DIRECTIONS FOR THIS TASK: Repeat the data exactly as it appears.
Segment Start: STORED DATA
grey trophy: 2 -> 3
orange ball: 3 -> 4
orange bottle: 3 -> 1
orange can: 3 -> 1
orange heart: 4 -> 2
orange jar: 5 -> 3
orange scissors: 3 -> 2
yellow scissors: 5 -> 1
Segment End: STORED DATA
SOLUTION TO THIS TASK:
grey trophy: 2 -> 3
orange ball: 3 -> 4
orange bottle: 3 -> 1
orange can: 3 -> 1
orange heart: 4 -> 2
orange jar: 5 -> 3
orange scissors: 3 -> 2
yellow scissors: 5 -> 1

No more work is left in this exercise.